## Exercise material
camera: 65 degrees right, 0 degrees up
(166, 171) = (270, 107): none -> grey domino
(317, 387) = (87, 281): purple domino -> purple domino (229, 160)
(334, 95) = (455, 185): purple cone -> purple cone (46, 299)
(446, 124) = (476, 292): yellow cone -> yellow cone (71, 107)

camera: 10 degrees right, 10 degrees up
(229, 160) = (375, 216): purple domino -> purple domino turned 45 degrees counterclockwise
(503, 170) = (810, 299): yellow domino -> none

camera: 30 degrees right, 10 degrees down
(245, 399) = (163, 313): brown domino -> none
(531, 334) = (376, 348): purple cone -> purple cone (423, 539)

---

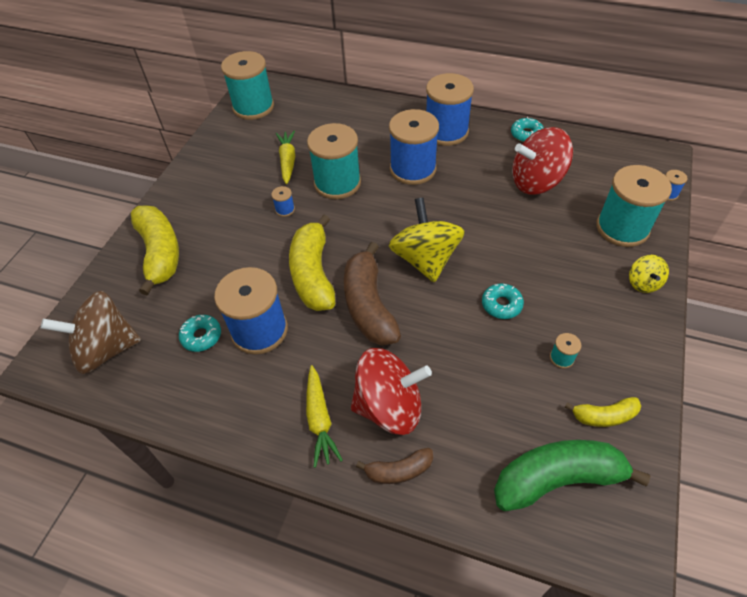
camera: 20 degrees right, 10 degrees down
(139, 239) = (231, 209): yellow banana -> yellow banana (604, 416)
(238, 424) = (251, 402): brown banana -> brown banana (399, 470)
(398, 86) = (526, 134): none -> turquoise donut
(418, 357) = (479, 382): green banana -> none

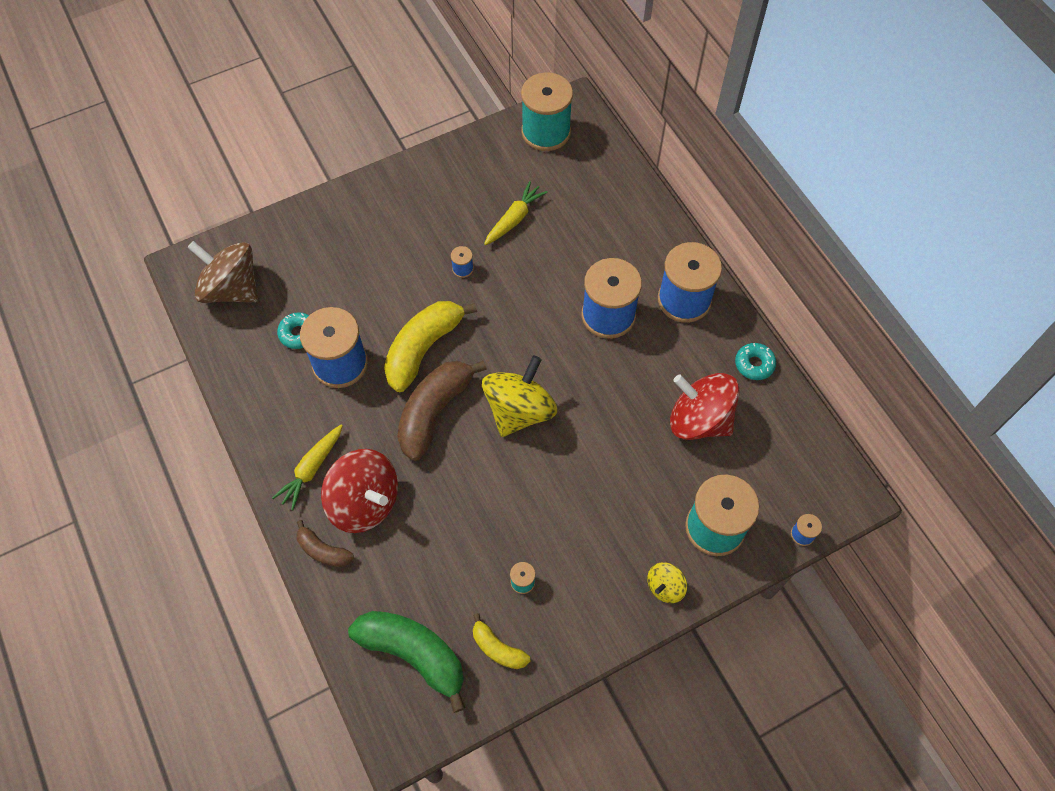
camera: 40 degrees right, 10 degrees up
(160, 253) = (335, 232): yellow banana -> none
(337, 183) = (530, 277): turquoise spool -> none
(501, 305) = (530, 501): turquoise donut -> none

## Work to complete
Extract exactly and only the lines above from the line containing "camera: 30 degrees right, 10 degrees down" through the line containing "(531, 334) = (376, 348): purple", both end lines included.

## Task solution
camera: 30 degrees right, 10 degrees down
(245, 399) = (163, 313): brown domino -> none
(531, 334) = (376, 348): purple cone -> purple cone (423, 539)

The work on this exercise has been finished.